Before-and-after change records →
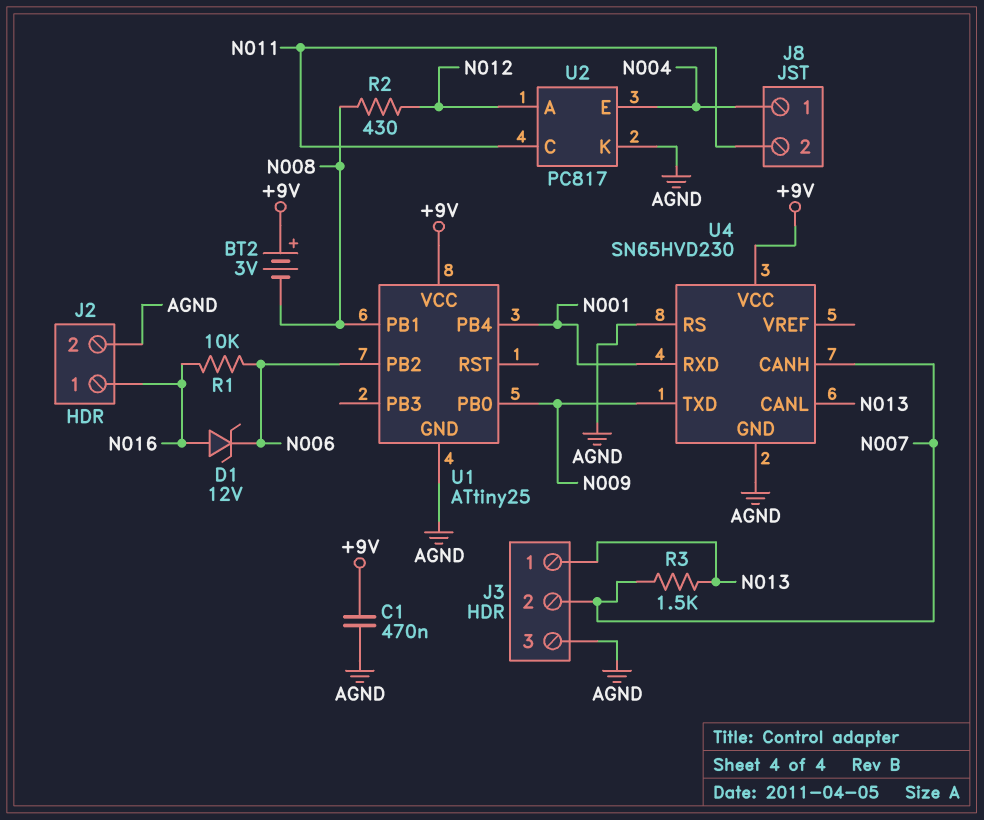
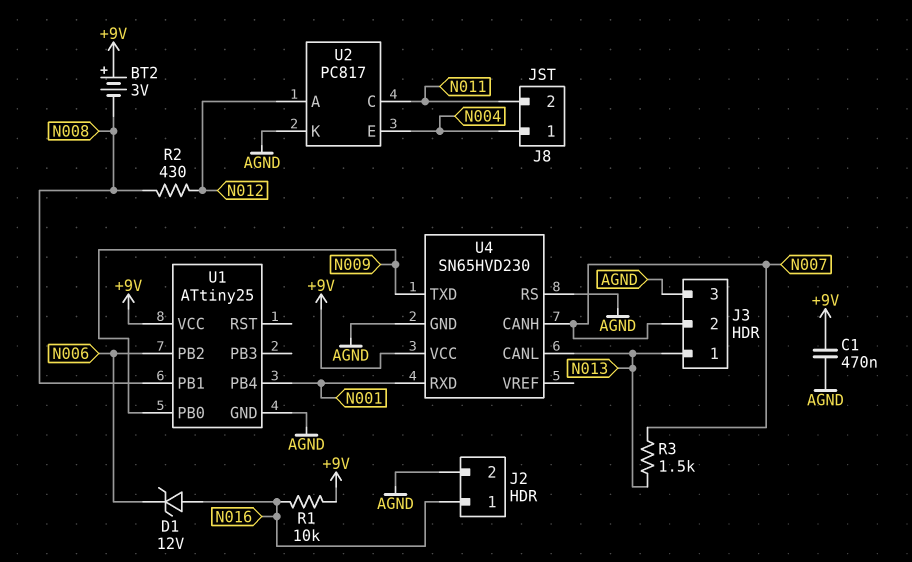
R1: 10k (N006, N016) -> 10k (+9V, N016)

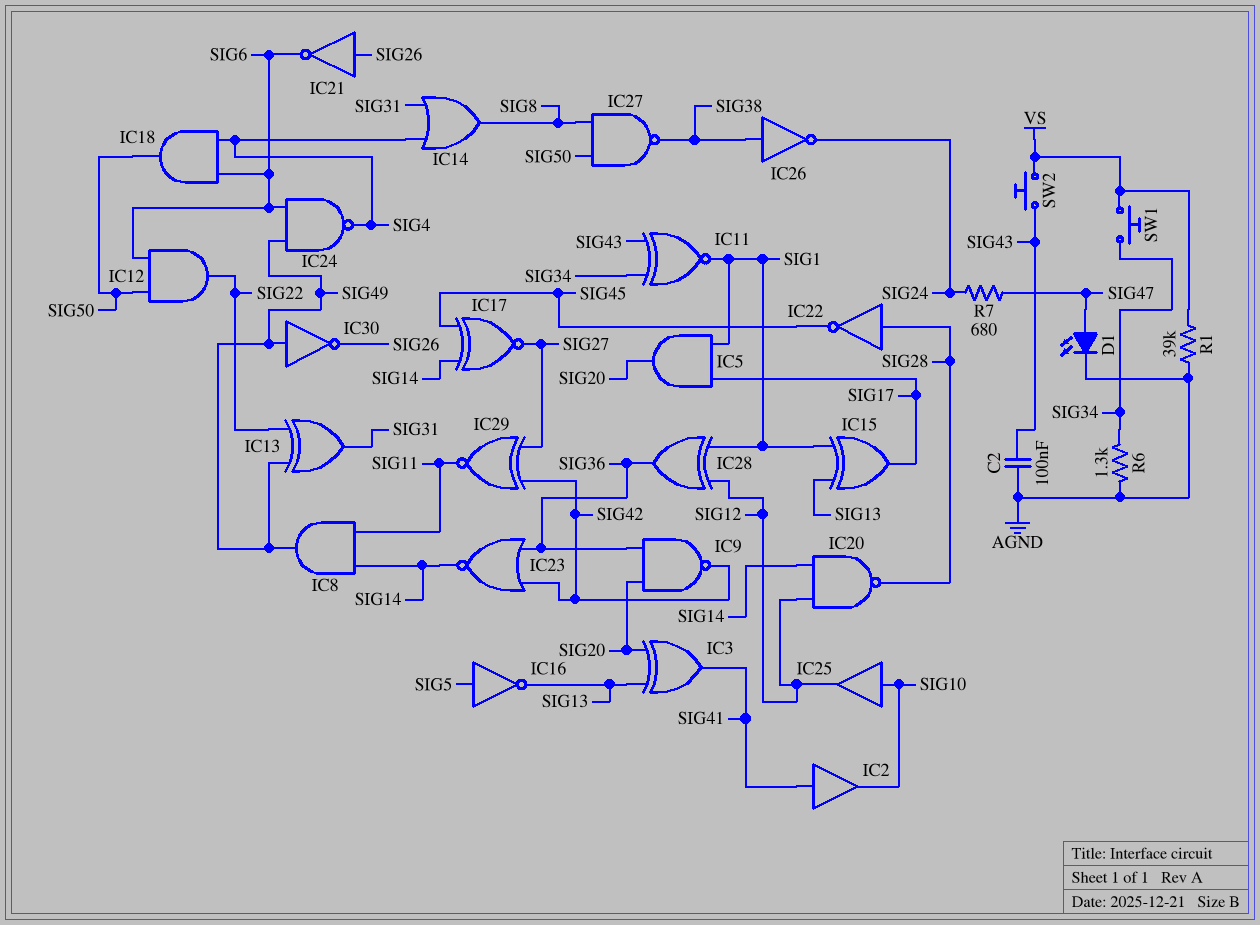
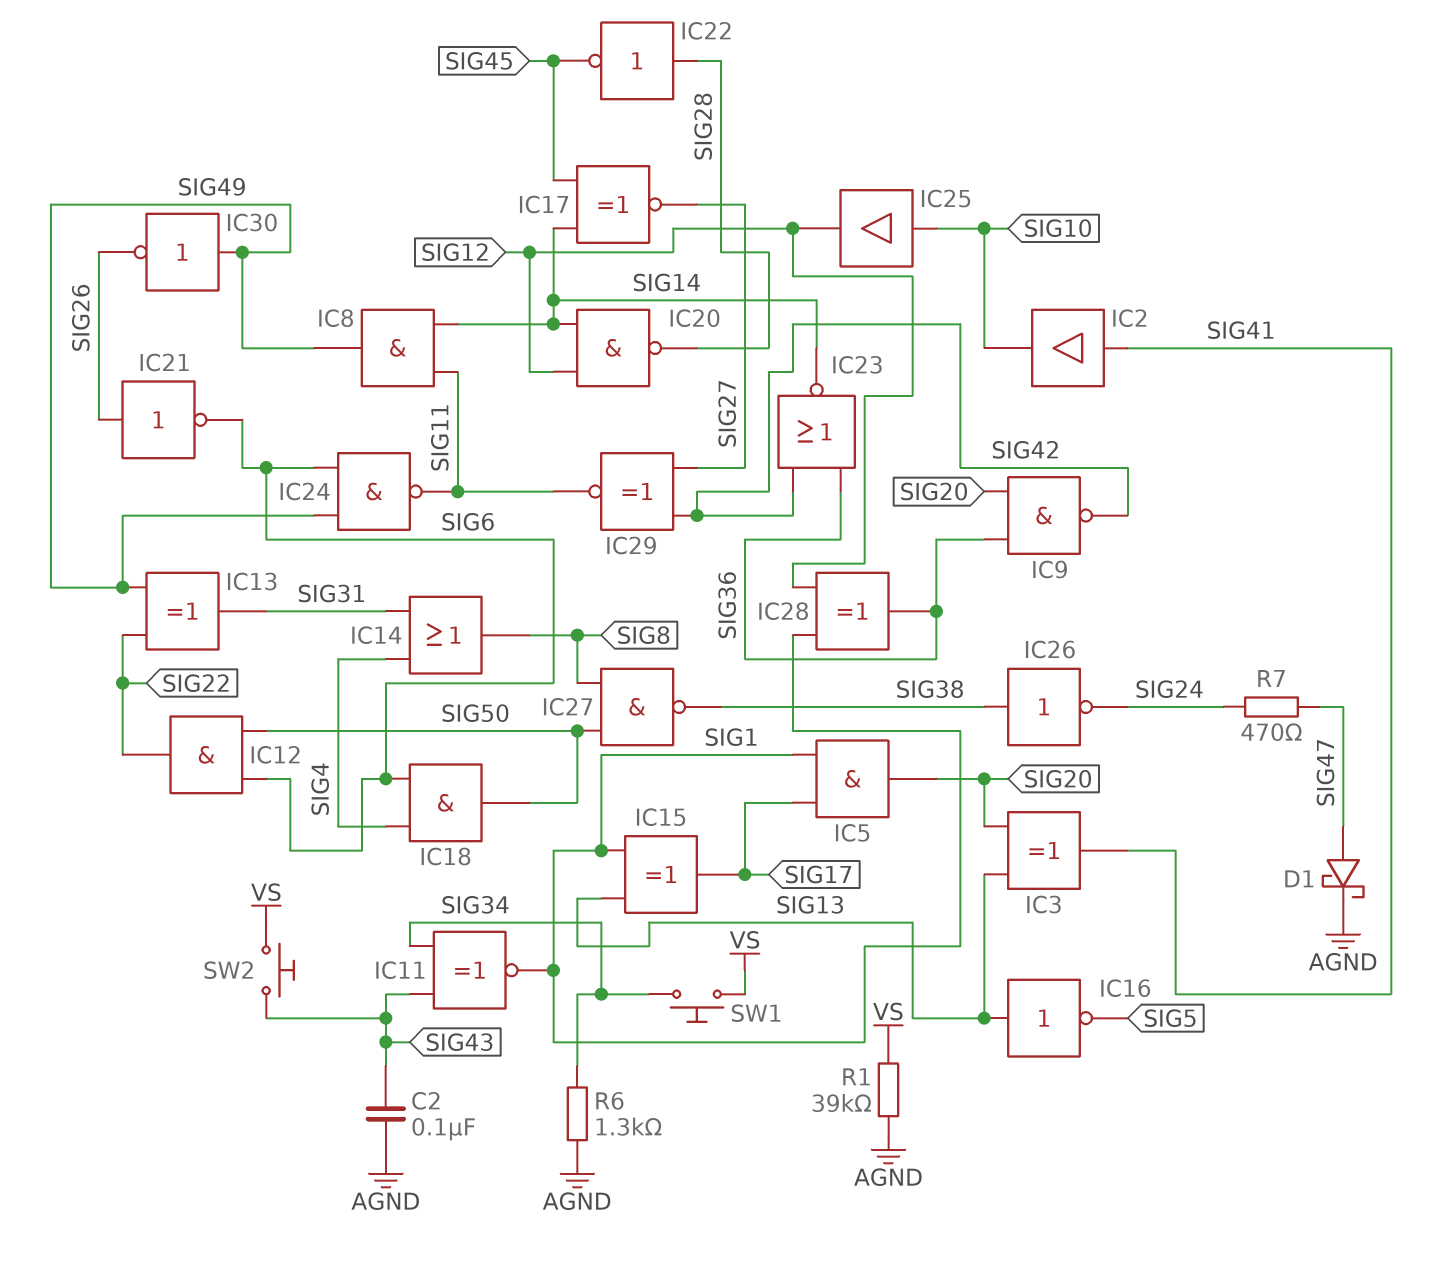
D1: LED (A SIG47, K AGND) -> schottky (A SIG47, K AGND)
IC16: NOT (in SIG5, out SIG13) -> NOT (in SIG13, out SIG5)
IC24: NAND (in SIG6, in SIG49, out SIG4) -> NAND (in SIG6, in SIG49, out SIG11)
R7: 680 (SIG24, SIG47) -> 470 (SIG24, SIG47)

What this task involves → Where the records above contain a line with "IC24: NAND (in", repeat that line and each later line through the end, exactly, and nothing more.

Written solution →
IC24: NAND (in SIG6, in SIG49, out SIG4) -> NAND (in SIG6, in SIG49, out SIG11)
R7: 680 (SIG24, SIG47) -> 470 (SIG24, SIG47)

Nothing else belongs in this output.